Exercise requirements = Only the lines from the line holding "(548, 620) = (350, 204): yellow" through the final line of the entries below are to be returned, exactly as they stand.

The input =
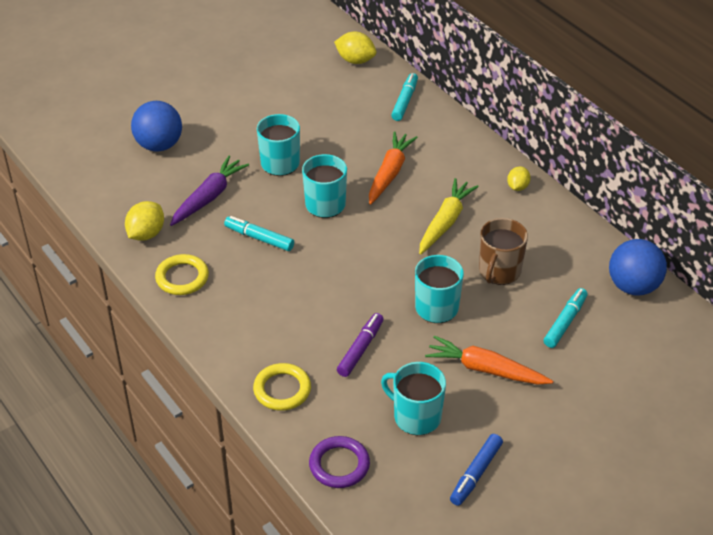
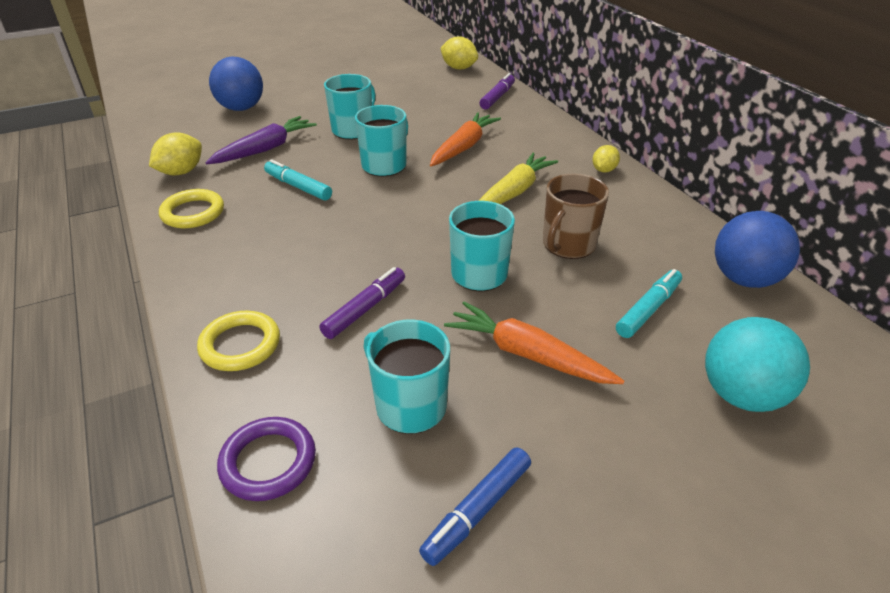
camera: 10 degrees right, 5 degrees down
(405, 101) = (497, 97): turquoise marker -> purple marker
(629, 379) = (741, 395): none -> turquoise ball

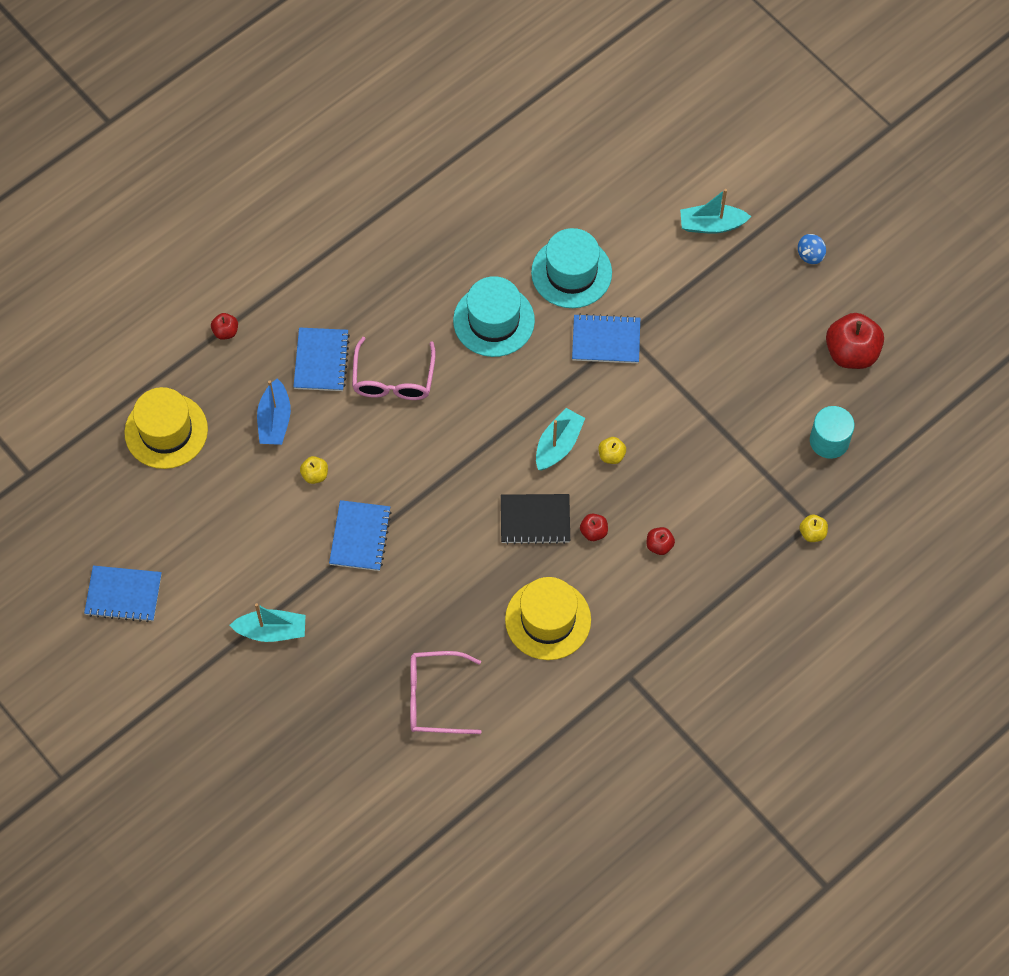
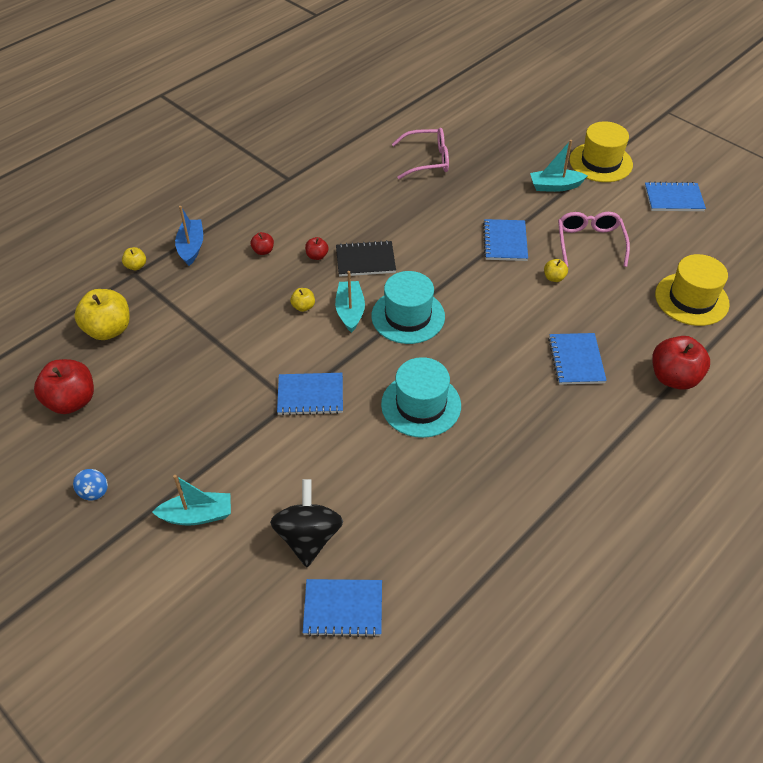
camera: 175 degrees right, 15 degrees down
(225, 331) = (674, 378): red apple -> red apple, size x2.09
(274, 420) = (601, 313): blue boat -> blue boat (191, 247)
(393, 378) = (506, 351): pink glasses -> pink glasses (590, 243)
(548, 620) = (350, 204): yellow hat -> yellow hat (600, 162)
(558, 445) = (350, 311): turquoise boat -> turquoise boat turned 150 degrees clockwise
(571, 272) = (347, 455): turquoise hat -> turquoise hat (408, 316)
(583, 137) = (343, 609): none -> blue notebook
(611, 198) = (308, 537): none -> black spinning top
(810, 255) = (94, 491): blue spinning top -> blue spinning top turned 135 degrees clockwise
(829, 441) = (108, 330): turquoise cylinder -> yellow apple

Answer to this task =
(548, 620) = (350, 204): yellow hat -> yellow hat (600, 162)
(558, 445) = (350, 311): turquoise boat -> turquoise boat turned 150 degrees clockwise
(571, 272) = (347, 455): turquoise hat -> turquoise hat (408, 316)
(583, 137) = (343, 609): none -> blue notebook
(611, 198) = (308, 537): none -> black spinning top
(810, 255) = (94, 491): blue spinning top -> blue spinning top turned 135 degrees clockwise
(829, 441) = (108, 330): turquoise cylinder -> yellow apple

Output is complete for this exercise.